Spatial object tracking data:
┄┄┄┄┄┄┄┄┄┄┄┄┄┄┄┄┄┄┄┄
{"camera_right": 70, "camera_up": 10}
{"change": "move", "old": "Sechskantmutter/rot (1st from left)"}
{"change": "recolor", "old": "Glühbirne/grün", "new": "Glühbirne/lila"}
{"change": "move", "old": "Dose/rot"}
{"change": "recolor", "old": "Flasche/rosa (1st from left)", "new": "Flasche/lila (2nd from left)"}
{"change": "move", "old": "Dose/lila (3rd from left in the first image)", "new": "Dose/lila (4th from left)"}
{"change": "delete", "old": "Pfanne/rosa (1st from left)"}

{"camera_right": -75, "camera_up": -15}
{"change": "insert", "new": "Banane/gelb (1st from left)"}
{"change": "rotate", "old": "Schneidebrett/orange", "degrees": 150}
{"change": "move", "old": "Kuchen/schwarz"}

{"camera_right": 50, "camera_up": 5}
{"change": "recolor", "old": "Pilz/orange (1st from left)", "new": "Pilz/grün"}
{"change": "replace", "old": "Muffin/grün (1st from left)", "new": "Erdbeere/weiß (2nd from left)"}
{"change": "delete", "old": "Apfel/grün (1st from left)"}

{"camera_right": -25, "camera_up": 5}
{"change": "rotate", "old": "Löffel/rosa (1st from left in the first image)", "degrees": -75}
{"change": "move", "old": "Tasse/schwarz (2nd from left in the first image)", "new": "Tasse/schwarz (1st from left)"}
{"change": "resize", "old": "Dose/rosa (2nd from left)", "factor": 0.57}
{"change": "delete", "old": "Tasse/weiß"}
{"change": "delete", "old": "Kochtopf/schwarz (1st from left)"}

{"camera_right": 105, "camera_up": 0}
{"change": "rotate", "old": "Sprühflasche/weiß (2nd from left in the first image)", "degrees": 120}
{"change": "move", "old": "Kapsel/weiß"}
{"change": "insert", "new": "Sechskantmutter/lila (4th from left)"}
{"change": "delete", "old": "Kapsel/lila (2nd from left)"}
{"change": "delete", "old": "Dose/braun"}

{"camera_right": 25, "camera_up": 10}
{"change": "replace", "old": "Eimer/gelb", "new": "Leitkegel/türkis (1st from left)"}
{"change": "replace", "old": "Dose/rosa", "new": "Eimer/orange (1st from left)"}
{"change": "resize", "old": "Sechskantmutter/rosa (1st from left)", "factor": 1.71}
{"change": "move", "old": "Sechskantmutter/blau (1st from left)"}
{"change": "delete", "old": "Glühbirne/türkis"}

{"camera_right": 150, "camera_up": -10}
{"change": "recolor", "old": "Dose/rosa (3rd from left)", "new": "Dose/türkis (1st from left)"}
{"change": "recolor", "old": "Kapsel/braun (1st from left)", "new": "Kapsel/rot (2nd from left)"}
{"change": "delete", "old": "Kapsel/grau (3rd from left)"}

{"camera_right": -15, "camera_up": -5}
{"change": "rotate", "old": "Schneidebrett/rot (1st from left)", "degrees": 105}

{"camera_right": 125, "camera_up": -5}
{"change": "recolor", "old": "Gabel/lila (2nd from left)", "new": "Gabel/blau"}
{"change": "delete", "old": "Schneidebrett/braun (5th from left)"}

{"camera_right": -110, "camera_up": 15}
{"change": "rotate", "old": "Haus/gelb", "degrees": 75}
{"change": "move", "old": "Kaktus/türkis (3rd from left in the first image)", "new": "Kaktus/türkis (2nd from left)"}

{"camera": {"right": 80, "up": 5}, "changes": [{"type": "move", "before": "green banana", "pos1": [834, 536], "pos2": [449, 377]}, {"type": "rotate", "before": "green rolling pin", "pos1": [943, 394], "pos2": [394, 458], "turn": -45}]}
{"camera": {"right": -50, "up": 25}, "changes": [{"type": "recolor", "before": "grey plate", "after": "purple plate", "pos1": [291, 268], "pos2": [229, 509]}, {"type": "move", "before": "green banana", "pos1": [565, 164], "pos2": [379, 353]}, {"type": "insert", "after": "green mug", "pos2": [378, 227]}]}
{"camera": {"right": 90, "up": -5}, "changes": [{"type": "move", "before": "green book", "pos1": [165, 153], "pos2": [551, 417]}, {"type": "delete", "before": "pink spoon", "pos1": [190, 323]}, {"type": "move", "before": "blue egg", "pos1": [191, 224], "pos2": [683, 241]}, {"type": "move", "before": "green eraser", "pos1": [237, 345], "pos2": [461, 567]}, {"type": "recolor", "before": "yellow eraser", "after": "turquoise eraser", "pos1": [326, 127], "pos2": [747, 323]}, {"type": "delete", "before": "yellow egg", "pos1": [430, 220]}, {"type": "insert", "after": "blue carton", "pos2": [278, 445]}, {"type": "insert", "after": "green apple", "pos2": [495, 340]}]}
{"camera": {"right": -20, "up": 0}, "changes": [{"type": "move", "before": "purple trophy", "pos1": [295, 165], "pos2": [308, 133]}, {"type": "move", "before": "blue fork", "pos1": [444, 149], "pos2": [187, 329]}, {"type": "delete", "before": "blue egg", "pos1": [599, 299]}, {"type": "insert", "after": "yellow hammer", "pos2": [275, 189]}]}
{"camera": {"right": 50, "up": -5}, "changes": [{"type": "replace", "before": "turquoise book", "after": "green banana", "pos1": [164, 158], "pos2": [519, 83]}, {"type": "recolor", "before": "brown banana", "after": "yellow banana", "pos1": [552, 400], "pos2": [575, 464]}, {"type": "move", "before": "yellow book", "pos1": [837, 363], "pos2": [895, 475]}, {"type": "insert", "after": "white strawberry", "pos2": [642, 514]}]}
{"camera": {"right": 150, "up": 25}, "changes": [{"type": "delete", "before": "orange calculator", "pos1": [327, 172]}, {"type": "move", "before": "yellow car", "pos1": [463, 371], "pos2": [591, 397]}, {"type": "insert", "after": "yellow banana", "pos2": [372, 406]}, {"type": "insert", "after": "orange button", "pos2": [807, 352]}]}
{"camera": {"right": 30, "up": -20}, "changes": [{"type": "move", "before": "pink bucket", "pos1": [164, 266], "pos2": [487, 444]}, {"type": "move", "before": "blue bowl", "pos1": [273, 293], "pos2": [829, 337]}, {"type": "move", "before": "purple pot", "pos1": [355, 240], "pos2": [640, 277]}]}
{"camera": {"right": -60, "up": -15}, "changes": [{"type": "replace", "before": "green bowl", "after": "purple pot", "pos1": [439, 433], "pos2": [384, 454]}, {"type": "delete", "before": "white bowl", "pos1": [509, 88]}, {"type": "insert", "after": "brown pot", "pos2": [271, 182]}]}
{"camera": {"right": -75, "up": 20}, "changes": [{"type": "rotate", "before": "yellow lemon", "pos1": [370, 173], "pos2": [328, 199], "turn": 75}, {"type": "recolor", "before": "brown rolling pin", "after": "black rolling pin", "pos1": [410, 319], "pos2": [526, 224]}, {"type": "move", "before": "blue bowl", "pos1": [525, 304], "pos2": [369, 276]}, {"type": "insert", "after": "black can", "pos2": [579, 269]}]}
┄┄┄┄┄┄┄┄┄┄┄┄┄┄┄┄┄┄┄┄
What needs to be done: The full set of entries should be transcribed exactly.

Answer area:
{"camera_right": 70, "camera_up": 10}
{"change": "move", "old": "Sechskantmutter/rot (1st from left)"}
{"change": "recolor", "old": "Glühbirne/grün", "new": "Glühbirne/lila"}
{"change": "move", "old": "Dose/rot"}
{"change": "recolor", "old": "Flasche/rosa (1st from left)", "new": "Flasche/lila (2nd from left)"}
{"change": "move", "old": "Dose/lila (3rd from left in the first image)", "new": "Dose/lila (4th from left)"}
{"change": "delete", "old": "Pfanne/rosa (1st from left)"}

{"camera_right": -75, "camera_up": -15}
{"change": "insert", "new": "Banane/gelb (1st from left)"}
{"change": "rotate", "old": "Schneidebrett/orange", "degrees": 150}
{"change": "move", "old": "Kuchen/schwarz"}

{"camera_right": 50, "camera_up": 5}
{"change": "recolor", "old": "Pilz/orange (1st from left)", "new": "Pilz/grün"}
{"change": "replace", "old": "Muffin/grün (1st from left)", "new": "Erdbeere/weiß (2nd from left)"}
{"change": "delete", "old": "Apfel/grün (1st from left)"}

{"camera_right": -25, "camera_up": 5}
{"change": "rotate", "old": "Löffel/rosa (1st from left in the first image)", "degrees": -75}
{"change": "move", "old": "Tasse/schwarz (2nd from left in the first image)", "new": "Tasse/schwarz (1st from left)"}
{"change": "resize", "old": "Dose/rosa (2nd from left)", "factor": 0.57}
{"change": "delete", "old": "Tasse/weiß"}
{"change": "delete", "old": "Kochtopf/schwarz (1st from left)"}

{"camera_right": 105, "camera_up": 0}
{"change": "rotate", "old": "Sprühflasche/weiß (2nd from left in the first image)", "degrees": 120}
{"change": "move", "old": "Kapsel/weiß"}
{"change": "insert", "new": "Sechskantmutter/lila (4th from left)"}
{"change": "delete", "old": "Kapsel/lila (2nd from left)"}
{"change": "delete", "old": "Dose/braun"}

{"camera_right": 25, "camera_up": 10}
{"change": "replace", "old": "Eimer/gelb", "new": "Leitkegel/türkis (1st from left)"}
{"change": "replace", "old": "Dose/rosa", "new": "Eimer/orange (1st from left)"}
{"change": "resize", "old": "Sechskantmutter/rosa (1st from left)", "factor": 1.71}
{"change": "move", "old": "Sechskantmutter/blau (1st from left)"}
{"change": "delete", "old": "Glühbirne/türkis"}

{"camera_right": 150, "camera_up": -10}
{"change": "recolor", "old": "Dose/rosa (3rd from left)", "new": "Dose/türkis (1st from left)"}
{"change": "recolor", "old": "Kapsel/braun (1st from left)", "new": "Kapsel/rot (2nd from left)"}
{"change": "delete", "old": "Kapsel/grau (3rd from left)"}

{"camera_right": -15, "camera_up": -5}
{"change": "rotate", "old": "Schneidebrett/rot (1st from left)", "degrees": 105}

{"camera_right": 125, "camera_up": -5}
{"change": "recolor", "old": "Gabel/lila (2nd from left)", "new": "Gabel/blau"}
{"change": "delete", "old": "Schneidebrett/braun (5th from left)"}

{"camera_right": -110, "camera_up": 15}
{"change": "rotate", "old": "Haus/gelb", "degrees": 75}
{"change": "move", "old": "Kaktus/türkis (3rd from left in the first image)", "new": "Kaktus/türkis (2nd from left)"}

{"camera": {"right": 80, "up": 5}, "changes": [{"type": "move", "before": "green banana", "pos1": [834, 536], "pos2": [449, 377]}, {"type": "rotate", "before": "green rolling pin", "pos1": [943, 394], "pos2": [394, 458], "turn": -45}]}
{"camera": {"right": -50, "up": 25}, "changes": [{"type": "recolor", "before": "grey plate", "after": "purple plate", "pos1": [291, 268], "pos2": [229, 509]}, {"type": "move", "before": "green banana", "pos1": [565, 164], "pos2": [379, 353]}, {"type": "insert", "after": "green mug", "pos2": [378, 227]}]}
{"camera": {"right": 90, "up": -5}, "changes": [{"type": "move", "before": "green book", "pos1": [165, 153], "pos2": [551, 417]}, {"type": "delete", "before": "pink spoon", "pos1": [190, 323]}, {"type": "move", "before": "blue egg", "pos1": [191, 224], "pos2": [683, 241]}, {"type": "move", "before": "green eraser", "pos1": [237, 345], "pos2": [461, 567]}, {"type": "recolor", "before": "yellow eraser", "after": "turquoise eraser", "pos1": [326, 127], "pos2": [747, 323]}, {"type": "delete", "before": "yellow egg", "pos1": [430, 220]}, {"type": "insert", "after": "blue carton", "pos2": [278, 445]}, {"type": "insert", "after": "green apple", "pos2": [495, 340]}]}
{"camera": {"right": -20, "up": 0}, "changes": [{"type": "move", "before": "purple trophy", "pos1": [295, 165], "pos2": [308, 133]}, {"type": "move", "before": "blue fork", "pos1": [444, 149], "pos2": [187, 329]}, {"type": "delete", "before": "blue egg", "pos1": [599, 299]}, {"type": "insert", "after": "yellow hammer", "pos2": [275, 189]}]}
{"camera": {"right": 50, "up": -5}, "changes": [{"type": "replace", "before": "turquoise book", "after": "green banana", "pos1": [164, 158], "pos2": [519, 83]}, {"type": "recolor", "before": "brown banana", "after": "yellow banana", "pos1": [552, 400], "pos2": [575, 464]}, {"type": "move", "before": "yellow book", "pos1": [837, 363], "pos2": [895, 475]}, {"type": "insert", "after": "white strawberry", "pos2": [642, 514]}]}
{"camera": {"right": 150, "up": 25}, "changes": [{"type": "delete", "before": "orange calculator", "pos1": [327, 172]}, {"type": "move", "before": "yellow car", "pos1": [463, 371], "pos2": [591, 397]}, {"type": "insert", "after": "yellow banana", "pos2": [372, 406]}, {"type": "insert", "after": "orange button", "pos2": [807, 352]}]}
{"camera": {"right": 30, "up": -20}, "changes": [{"type": "move", "before": "pink bucket", "pos1": [164, 266], "pos2": [487, 444]}, {"type": "move", "before": "blue bowl", "pos1": [273, 293], "pos2": [829, 337]}, {"type": "move", "before": "purple pot", "pos1": [355, 240], "pos2": [640, 277]}]}
{"camera": {"right": -60, "up": -15}, "changes": [{"type": "replace", "before": "green bowl", "after": "purple pot", "pos1": [439, 433], "pos2": [384, 454]}, {"type": "delete", "before": "white bowl", "pos1": [509, 88]}, {"type": "insert", "after": "brown pot", "pos2": [271, 182]}]}
{"camera": {"right": -75, "up": 20}, "changes": [{"type": "rotate", "before": "yellow lemon", "pos1": [370, 173], "pos2": [328, 199], "turn": 75}, {"type": "recolor", "before": "brown rolling pin", "after": "black rolling pin", "pos1": [410, 319], "pos2": [526, 224]}, {"type": "move", "before": "blue bowl", "pos1": [525, 304], "pos2": [369, 276]}, {"type": "insert", "after": "black can", "pos2": [579, 269]}]}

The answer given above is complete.